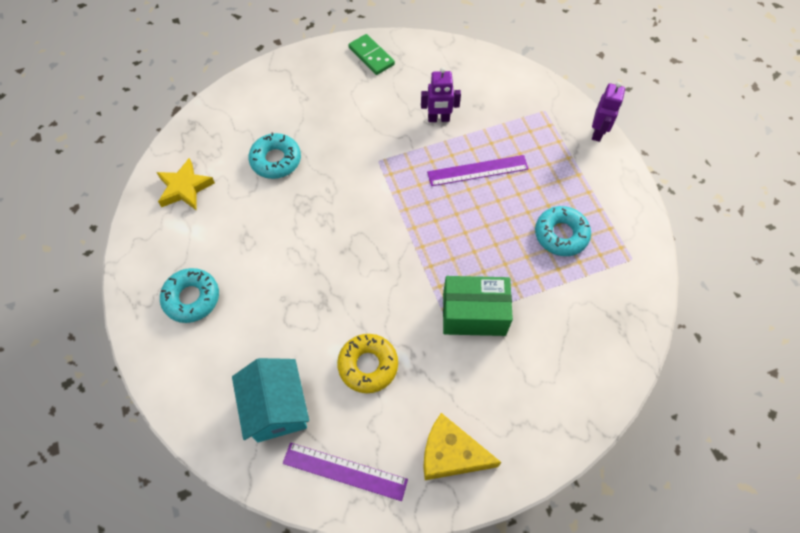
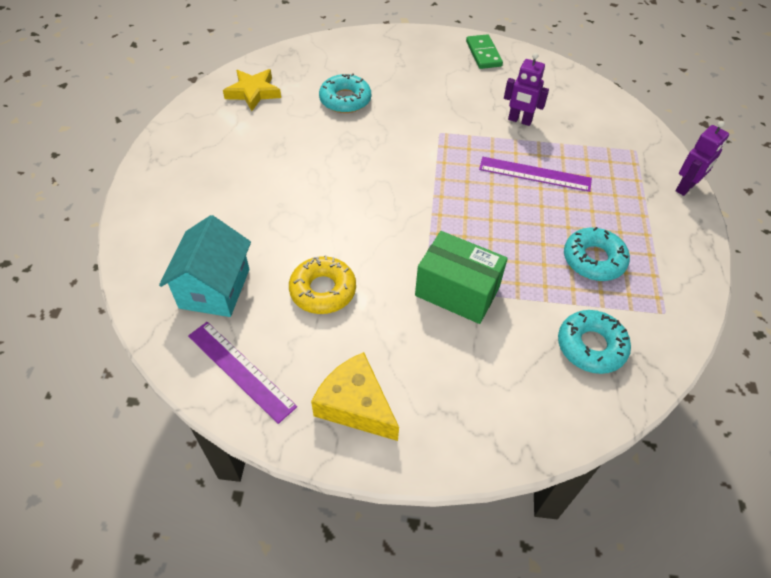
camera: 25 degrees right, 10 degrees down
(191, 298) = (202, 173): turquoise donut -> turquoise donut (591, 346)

____________________

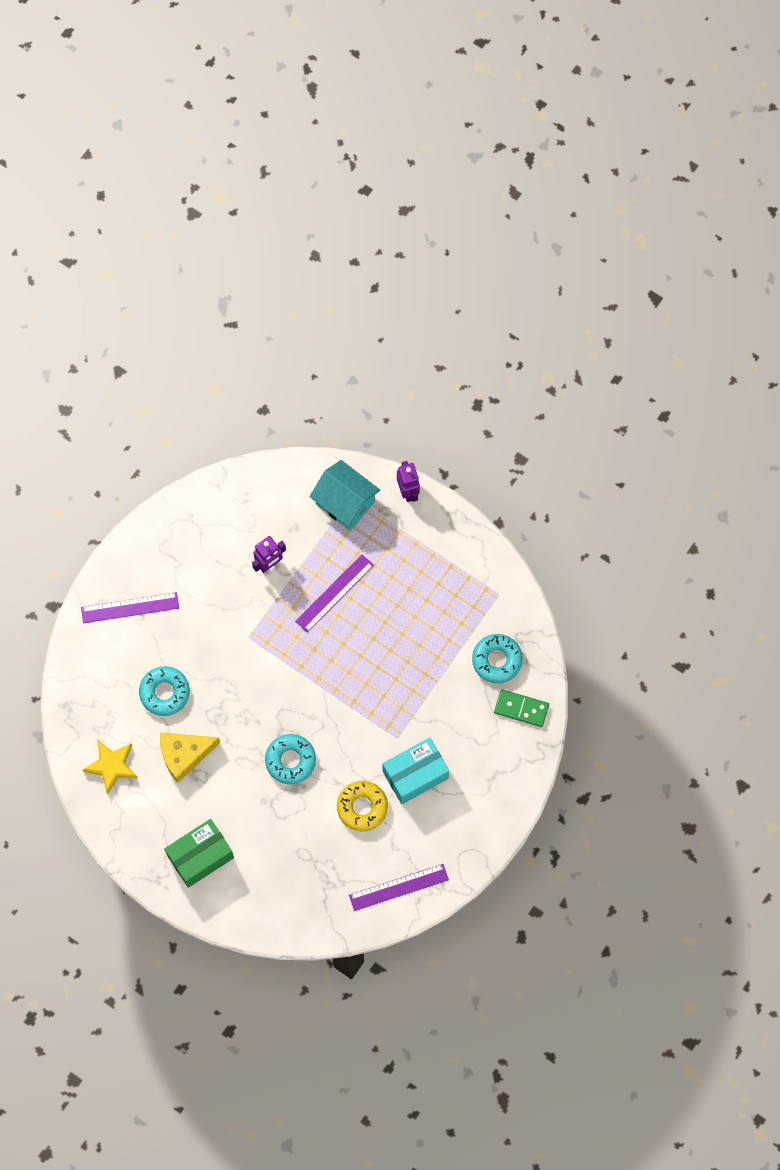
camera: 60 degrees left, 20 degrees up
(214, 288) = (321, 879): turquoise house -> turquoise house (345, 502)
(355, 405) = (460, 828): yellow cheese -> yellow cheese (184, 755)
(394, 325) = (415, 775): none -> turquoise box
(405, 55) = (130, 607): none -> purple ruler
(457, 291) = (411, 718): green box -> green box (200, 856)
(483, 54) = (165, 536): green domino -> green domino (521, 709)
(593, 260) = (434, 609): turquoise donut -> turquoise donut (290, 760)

____________________

Work out how many lines above contain "degrees"; write only the number.

2